## Data provided
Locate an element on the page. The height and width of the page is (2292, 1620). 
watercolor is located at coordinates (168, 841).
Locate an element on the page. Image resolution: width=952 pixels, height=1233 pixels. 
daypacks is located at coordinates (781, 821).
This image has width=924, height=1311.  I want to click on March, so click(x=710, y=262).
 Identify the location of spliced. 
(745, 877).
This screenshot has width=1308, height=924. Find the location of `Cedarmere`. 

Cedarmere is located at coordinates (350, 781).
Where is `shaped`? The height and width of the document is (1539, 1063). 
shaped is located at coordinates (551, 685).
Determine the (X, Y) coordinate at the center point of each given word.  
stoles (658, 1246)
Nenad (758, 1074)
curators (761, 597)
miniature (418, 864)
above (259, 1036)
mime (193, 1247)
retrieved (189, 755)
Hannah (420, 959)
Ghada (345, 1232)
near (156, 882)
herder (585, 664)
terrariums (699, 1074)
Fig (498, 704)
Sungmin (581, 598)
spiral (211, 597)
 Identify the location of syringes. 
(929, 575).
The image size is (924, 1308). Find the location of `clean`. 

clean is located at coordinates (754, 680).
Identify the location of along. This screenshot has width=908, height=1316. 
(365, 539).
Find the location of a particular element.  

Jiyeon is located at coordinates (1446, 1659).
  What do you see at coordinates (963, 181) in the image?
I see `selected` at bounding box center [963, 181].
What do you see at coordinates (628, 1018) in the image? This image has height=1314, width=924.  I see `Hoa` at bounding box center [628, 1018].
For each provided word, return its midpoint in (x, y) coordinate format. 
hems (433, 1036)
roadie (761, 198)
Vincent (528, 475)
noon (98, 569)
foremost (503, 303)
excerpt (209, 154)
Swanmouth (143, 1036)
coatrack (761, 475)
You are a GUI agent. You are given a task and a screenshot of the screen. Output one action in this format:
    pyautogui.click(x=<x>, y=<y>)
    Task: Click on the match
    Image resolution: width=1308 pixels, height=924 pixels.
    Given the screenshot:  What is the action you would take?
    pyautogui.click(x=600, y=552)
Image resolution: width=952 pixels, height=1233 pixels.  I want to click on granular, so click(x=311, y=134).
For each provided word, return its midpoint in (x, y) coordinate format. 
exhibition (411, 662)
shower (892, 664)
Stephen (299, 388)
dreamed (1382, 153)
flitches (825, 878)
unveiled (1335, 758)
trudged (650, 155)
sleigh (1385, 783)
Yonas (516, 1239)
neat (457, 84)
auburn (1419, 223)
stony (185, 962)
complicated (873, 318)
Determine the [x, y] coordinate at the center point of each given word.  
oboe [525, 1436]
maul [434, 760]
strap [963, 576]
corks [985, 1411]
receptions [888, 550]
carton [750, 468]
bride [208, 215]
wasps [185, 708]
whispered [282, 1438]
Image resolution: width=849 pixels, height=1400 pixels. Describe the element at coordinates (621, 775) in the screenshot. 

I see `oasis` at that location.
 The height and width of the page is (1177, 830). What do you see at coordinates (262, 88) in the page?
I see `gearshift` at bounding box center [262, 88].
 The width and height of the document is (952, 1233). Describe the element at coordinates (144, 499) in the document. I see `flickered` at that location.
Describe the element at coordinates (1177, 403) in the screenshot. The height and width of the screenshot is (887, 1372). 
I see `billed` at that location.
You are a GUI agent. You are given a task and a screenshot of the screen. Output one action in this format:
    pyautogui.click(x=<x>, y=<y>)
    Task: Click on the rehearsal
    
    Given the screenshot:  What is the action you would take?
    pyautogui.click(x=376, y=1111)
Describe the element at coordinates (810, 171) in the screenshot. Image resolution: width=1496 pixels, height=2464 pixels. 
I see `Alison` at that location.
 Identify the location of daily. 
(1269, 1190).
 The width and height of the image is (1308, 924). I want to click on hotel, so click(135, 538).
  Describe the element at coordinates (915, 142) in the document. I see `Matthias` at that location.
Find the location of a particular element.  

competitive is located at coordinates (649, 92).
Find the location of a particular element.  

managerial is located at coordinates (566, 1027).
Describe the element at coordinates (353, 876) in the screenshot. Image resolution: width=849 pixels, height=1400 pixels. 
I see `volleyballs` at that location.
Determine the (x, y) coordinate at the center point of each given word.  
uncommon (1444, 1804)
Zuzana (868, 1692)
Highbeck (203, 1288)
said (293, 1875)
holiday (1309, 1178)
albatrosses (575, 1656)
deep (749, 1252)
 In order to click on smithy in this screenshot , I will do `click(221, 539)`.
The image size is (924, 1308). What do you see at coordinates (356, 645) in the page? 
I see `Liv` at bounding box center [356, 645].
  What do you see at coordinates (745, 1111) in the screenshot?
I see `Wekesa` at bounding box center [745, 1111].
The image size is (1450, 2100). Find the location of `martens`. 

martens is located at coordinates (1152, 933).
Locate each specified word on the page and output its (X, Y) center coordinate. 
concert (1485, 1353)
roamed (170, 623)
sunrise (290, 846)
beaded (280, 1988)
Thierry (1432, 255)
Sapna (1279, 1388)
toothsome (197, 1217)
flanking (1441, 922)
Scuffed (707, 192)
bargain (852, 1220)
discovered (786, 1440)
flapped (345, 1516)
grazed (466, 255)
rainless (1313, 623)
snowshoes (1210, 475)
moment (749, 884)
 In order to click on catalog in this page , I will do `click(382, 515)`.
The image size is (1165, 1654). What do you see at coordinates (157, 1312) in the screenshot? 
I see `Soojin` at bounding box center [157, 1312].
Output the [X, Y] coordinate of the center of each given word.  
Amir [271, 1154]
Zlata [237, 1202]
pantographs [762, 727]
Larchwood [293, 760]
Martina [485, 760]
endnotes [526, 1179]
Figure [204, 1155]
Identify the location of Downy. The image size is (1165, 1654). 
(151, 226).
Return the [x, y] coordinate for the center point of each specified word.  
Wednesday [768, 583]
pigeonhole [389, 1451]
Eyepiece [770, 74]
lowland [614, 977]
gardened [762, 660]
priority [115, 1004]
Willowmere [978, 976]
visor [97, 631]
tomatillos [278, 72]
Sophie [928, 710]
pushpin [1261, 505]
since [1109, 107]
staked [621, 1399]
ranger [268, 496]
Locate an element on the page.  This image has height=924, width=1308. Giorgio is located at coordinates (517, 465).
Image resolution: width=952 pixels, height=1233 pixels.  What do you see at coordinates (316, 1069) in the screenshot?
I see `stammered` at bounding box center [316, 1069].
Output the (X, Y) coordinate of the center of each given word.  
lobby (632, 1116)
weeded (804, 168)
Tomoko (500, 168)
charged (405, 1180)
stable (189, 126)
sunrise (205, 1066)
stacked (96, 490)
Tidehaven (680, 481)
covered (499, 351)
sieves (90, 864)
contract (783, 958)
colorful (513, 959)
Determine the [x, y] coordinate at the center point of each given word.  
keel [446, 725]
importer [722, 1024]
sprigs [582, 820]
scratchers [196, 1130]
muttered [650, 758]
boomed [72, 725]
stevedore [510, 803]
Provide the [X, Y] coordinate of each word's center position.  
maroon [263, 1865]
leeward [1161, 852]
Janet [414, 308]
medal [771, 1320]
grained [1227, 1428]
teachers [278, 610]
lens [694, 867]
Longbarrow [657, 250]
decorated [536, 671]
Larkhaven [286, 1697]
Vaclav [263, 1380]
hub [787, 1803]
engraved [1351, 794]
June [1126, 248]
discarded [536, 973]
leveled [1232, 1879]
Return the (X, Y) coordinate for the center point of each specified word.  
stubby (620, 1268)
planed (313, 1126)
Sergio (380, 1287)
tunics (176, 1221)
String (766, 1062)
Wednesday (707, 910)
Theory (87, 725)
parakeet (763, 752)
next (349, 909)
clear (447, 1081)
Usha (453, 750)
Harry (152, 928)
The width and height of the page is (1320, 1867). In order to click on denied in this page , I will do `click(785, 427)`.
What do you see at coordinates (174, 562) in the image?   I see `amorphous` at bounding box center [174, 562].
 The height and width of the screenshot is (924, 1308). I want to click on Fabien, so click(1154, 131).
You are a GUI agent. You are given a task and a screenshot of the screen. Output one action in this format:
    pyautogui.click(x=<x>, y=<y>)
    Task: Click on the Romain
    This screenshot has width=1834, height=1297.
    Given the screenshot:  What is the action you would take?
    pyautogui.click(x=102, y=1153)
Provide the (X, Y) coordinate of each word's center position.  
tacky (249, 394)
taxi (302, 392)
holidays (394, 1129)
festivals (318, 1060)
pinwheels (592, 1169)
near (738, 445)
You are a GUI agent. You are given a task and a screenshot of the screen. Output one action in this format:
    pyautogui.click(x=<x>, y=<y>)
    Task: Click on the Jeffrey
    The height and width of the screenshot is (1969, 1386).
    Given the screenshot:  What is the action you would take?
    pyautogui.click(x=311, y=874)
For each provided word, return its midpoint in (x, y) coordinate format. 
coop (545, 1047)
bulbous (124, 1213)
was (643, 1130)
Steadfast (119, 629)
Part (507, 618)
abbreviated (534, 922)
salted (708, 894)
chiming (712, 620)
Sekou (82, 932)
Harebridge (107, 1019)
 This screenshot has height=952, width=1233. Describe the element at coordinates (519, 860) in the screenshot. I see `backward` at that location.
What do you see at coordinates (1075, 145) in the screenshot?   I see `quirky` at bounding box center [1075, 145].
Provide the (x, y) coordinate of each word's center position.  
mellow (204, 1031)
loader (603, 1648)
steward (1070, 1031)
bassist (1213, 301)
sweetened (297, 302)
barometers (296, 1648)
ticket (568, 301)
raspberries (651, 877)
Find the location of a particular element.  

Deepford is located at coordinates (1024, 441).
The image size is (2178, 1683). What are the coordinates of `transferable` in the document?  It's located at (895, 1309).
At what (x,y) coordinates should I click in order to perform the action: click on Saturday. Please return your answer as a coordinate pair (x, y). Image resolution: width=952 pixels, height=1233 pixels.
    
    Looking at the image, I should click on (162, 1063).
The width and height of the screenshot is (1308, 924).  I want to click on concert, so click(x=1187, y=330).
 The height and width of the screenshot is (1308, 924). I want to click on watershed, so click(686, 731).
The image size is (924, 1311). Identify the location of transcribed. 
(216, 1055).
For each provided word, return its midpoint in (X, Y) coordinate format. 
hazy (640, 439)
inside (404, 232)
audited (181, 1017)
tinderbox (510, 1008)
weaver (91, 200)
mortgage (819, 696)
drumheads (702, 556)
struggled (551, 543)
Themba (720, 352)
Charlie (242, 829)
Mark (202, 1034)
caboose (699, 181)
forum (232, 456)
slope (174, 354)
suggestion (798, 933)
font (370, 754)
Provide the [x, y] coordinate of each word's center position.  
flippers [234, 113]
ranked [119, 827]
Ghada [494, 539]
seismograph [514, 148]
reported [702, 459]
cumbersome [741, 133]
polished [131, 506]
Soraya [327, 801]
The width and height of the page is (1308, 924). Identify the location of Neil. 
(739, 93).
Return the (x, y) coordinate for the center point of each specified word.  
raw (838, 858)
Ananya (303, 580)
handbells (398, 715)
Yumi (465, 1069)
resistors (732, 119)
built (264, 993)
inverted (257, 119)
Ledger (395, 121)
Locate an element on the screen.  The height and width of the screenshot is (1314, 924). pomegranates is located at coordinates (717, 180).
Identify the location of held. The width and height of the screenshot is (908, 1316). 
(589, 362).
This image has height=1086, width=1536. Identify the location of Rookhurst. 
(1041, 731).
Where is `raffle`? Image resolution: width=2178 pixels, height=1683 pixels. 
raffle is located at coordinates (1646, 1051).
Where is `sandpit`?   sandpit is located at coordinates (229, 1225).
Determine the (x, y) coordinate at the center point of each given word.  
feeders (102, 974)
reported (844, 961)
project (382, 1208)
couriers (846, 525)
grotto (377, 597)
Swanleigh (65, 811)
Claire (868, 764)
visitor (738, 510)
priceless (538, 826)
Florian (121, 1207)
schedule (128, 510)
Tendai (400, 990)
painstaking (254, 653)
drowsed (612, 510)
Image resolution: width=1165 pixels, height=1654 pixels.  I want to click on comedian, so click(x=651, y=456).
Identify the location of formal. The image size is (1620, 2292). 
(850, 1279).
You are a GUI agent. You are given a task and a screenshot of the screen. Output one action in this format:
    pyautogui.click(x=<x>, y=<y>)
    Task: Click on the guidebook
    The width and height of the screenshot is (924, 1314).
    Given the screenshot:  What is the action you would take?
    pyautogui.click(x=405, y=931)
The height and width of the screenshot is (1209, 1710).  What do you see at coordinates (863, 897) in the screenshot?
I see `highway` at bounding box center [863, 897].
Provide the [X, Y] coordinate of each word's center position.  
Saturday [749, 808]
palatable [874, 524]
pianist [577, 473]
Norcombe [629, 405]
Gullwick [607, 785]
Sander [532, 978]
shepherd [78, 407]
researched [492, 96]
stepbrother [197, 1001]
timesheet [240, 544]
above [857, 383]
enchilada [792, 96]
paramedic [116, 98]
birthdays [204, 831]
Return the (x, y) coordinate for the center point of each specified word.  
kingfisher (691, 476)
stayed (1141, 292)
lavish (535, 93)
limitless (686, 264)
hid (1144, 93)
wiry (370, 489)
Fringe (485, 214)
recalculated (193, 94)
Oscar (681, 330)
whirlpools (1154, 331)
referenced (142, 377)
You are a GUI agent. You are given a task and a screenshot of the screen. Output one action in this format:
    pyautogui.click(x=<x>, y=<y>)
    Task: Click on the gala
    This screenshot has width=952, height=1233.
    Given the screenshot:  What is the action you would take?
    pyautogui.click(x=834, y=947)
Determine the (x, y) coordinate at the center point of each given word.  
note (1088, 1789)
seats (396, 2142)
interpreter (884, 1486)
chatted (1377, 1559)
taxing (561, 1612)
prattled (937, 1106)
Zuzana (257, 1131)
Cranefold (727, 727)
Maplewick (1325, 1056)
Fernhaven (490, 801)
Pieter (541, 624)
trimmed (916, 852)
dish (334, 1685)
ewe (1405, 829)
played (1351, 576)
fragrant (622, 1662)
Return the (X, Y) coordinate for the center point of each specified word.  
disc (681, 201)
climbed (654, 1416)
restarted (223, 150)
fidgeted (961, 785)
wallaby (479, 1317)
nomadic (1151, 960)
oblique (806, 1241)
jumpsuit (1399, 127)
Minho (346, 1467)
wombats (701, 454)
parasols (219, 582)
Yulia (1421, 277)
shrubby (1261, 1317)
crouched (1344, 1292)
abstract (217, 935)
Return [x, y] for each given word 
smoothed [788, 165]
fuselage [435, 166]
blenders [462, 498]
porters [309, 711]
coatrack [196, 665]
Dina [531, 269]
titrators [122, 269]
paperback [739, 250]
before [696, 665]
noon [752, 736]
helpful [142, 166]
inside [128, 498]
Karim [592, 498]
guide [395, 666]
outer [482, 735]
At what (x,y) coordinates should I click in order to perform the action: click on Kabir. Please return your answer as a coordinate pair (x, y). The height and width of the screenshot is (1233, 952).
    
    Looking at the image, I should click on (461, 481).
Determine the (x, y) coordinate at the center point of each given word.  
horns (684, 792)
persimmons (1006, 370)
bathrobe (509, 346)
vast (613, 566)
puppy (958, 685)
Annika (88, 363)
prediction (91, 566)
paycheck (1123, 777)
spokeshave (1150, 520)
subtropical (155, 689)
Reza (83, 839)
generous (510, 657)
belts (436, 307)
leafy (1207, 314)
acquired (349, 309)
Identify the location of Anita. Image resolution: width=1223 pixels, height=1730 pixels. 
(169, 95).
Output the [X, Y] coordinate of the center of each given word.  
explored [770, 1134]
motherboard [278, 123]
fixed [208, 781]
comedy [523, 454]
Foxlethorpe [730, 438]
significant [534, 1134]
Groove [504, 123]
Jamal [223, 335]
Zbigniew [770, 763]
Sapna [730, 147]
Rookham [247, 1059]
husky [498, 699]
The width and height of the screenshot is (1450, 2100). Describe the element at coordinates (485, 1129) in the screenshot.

## Written problem
Rewrite the entries from the beginning through the line containing "(745, 877).", changing "Identify" to "Determine" and leaving everything else unchanged.

## Exercise output
Locate an element on the page. The height and width of the page is (2292, 1620). 
watercolor is located at coordinates (168, 841).
Locate an element on the page. Image resolution: width=952 pixels, height=1233 pixels. 
daypacks is located at coordinates (781, 821).
This image has width=924, height=1311.  I want to click on March, so click(x=710, y=262).
 Determine the location of spliced. 
(745, 877).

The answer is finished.